Records drawn from a dataset
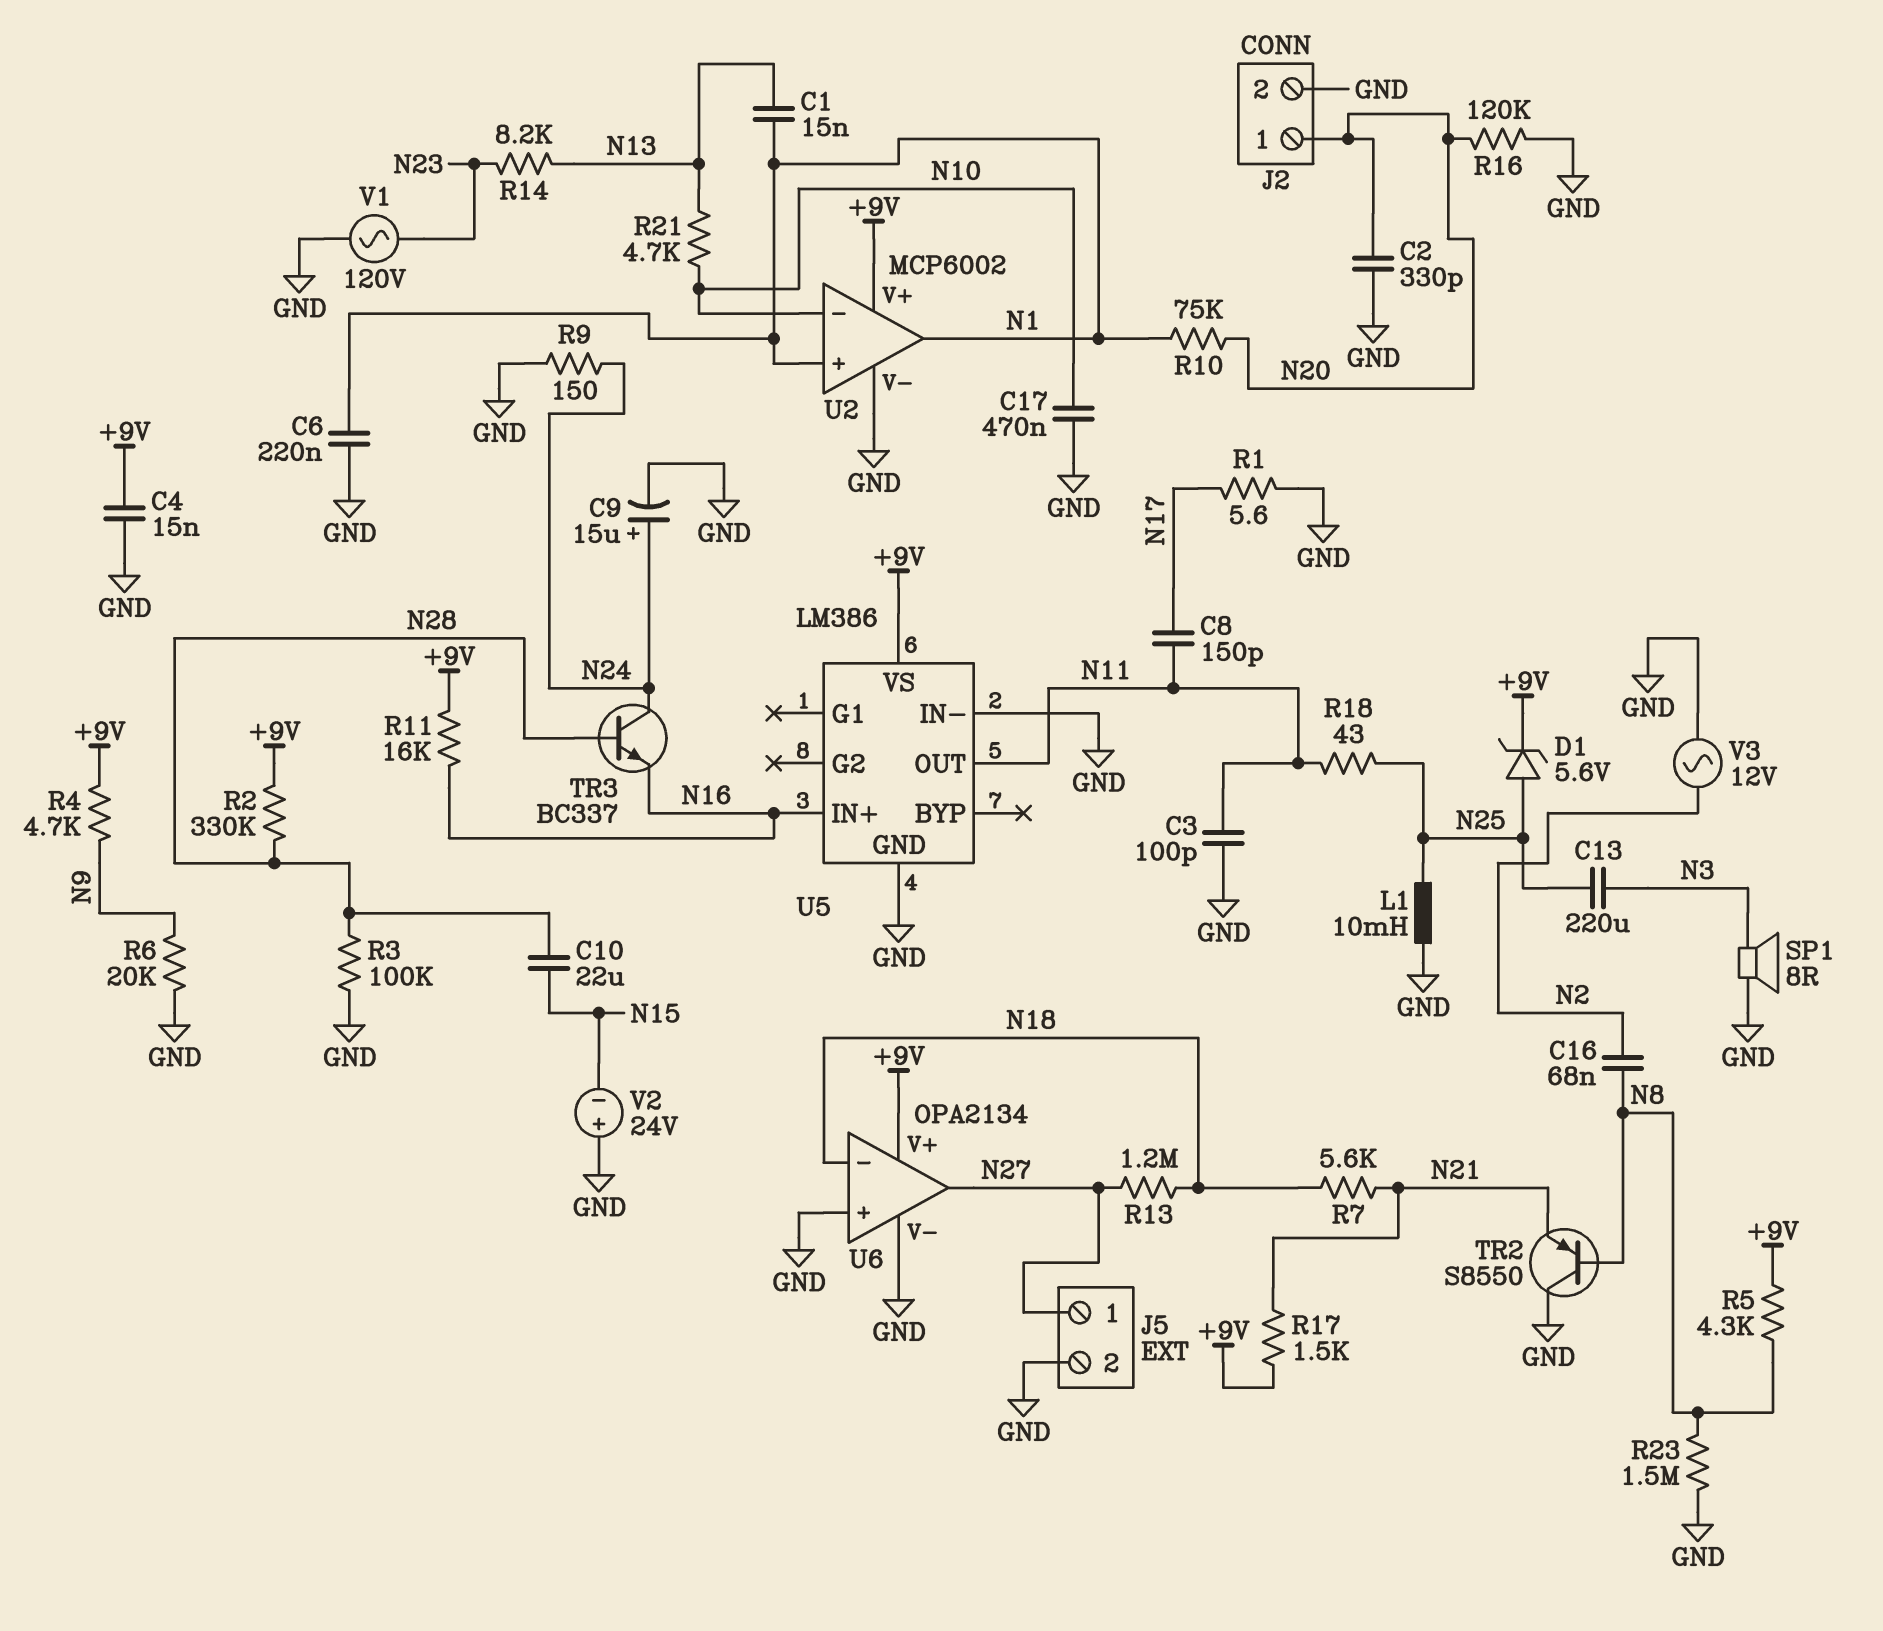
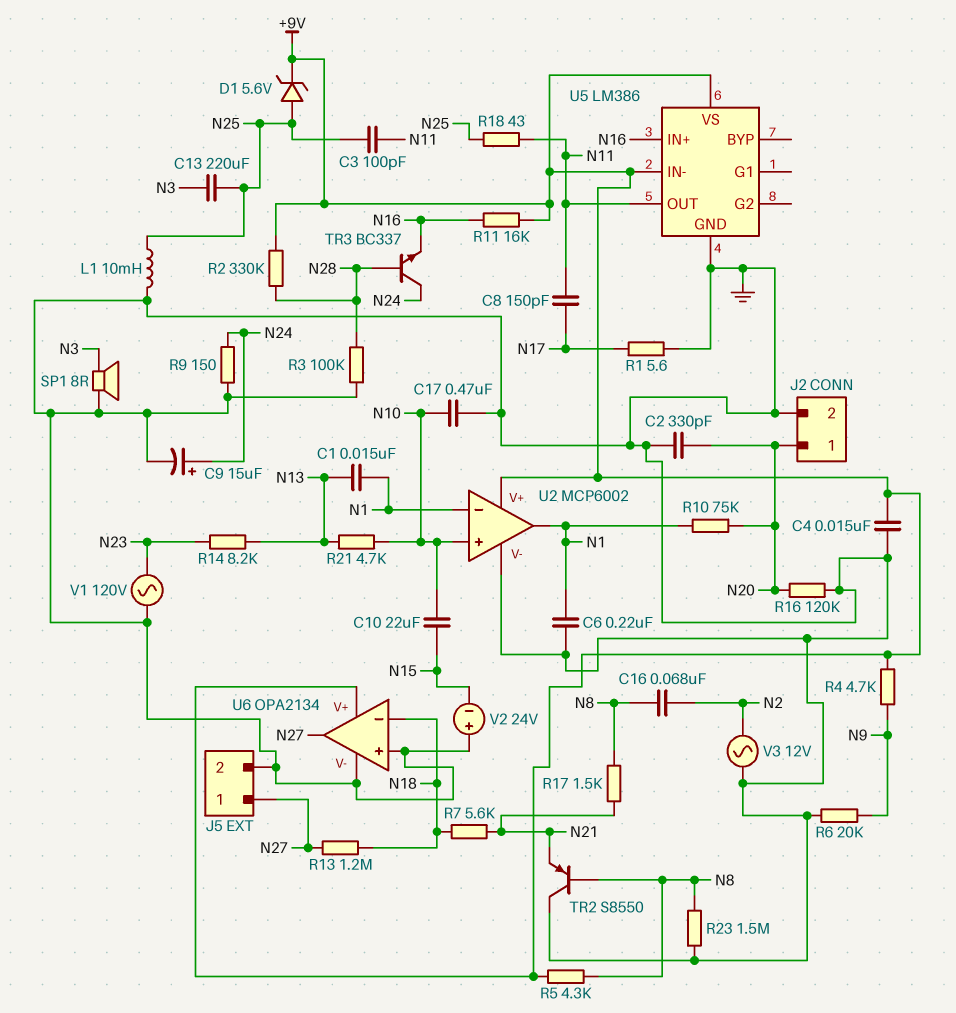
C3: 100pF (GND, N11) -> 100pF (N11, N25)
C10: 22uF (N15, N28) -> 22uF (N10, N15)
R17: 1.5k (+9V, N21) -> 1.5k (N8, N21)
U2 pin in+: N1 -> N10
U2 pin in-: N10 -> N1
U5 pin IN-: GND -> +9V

**Assigned task:** Keep to the lines from the one containing "C10: 22uF (N15, N28) -> 22uF (N10, N15)" to the end of the entries above, and retype them exactly.

**Answer:**
C10: 22uF (N15, N28) -> 22uF (N10, N15)
R17: 1.5k (+9V, N21) -> 1.5k (N8, N21)
U2 pin in+: N1 -> N10
U2 pin in-: N10 -> N1
U5 pin IN-: GND -> +9V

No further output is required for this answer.